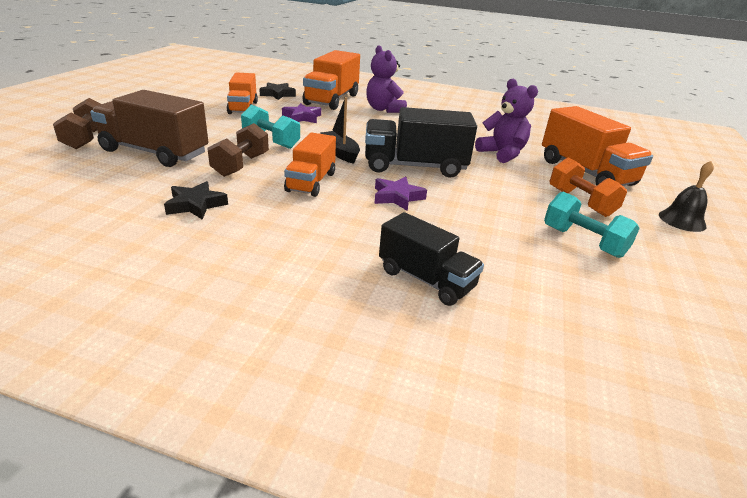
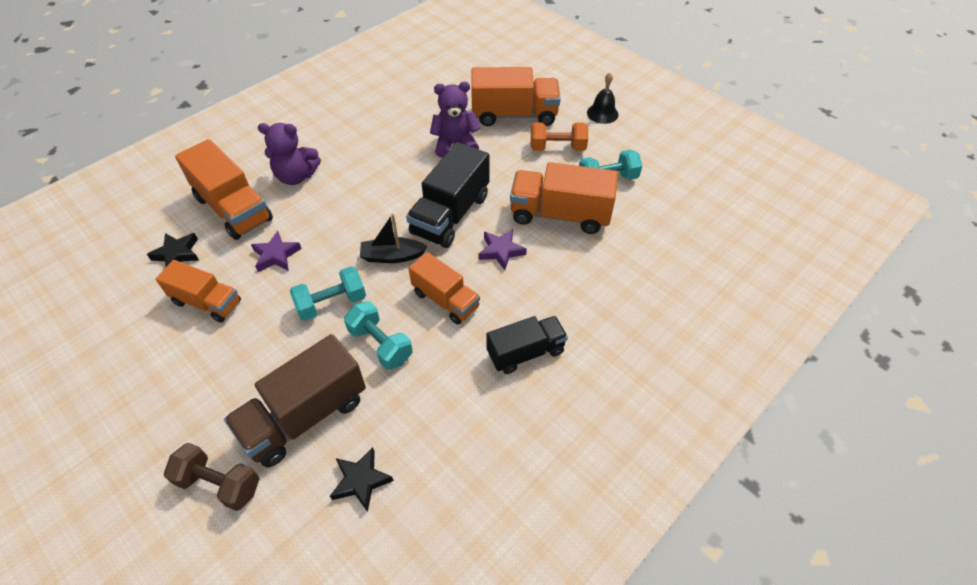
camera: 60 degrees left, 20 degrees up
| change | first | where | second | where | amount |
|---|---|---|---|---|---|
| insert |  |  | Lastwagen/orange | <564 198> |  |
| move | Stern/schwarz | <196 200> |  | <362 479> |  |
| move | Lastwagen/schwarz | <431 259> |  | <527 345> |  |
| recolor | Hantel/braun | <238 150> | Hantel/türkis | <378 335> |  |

◆ Activity
Check each line of the entries for "move" and copy those that have it.

◆ Reply to the task
| move | Stern/schwarz | <196 200> |  | <362 479> |  |
| move | Lastwagen/schwarz | <431 259> |  | <527 345> |  |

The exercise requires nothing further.